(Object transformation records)
▬▬▬

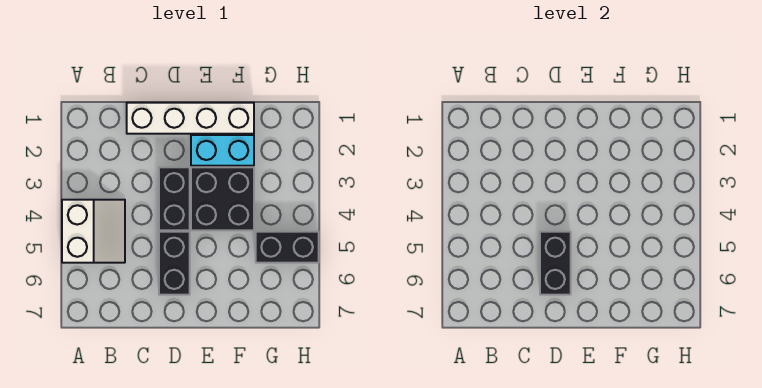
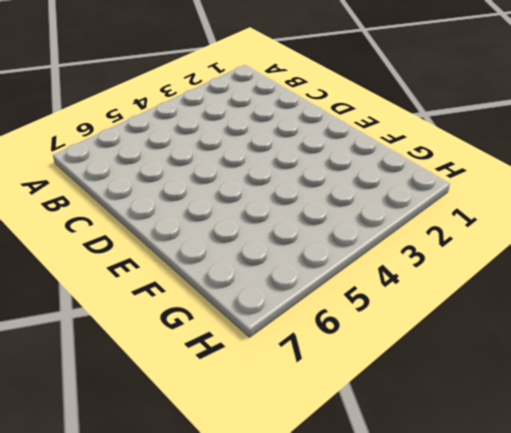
none -> white 2x2 slope [62,200,125,263]
none -> white 1x4 brick [127,103,254,134]

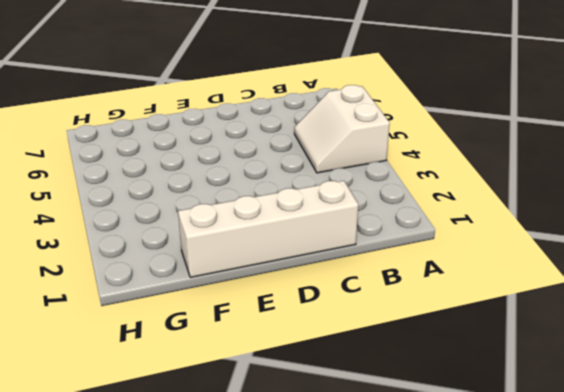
none -> black 1x2 brick [159,167,190,230]
none -> black 1x2 brick [159,232,190,295]

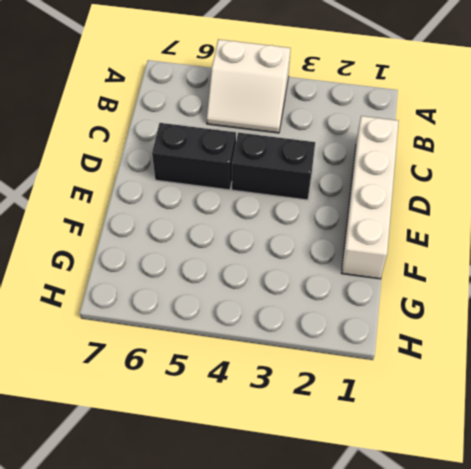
none -> cyan 1x2 brick [191,135,254,166]
none -> black 2x2 brick [191,167,254,230]

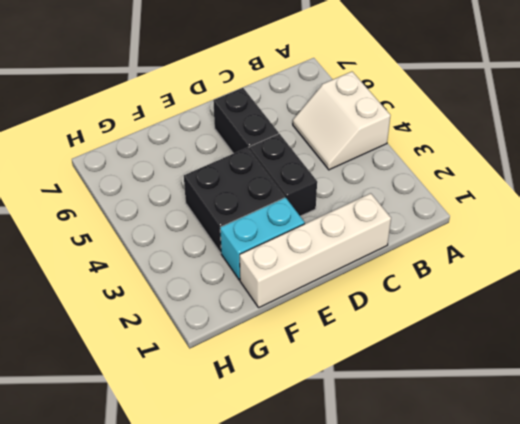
none -> black 1x2 brick [256,232,319,263]
none -> black 1x2 brick [540,232,571,295]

▬▬▬

| Exercise directions |
Within the entries above, count the lines that include "brick". The answer is that number alone.

| Written solution |
7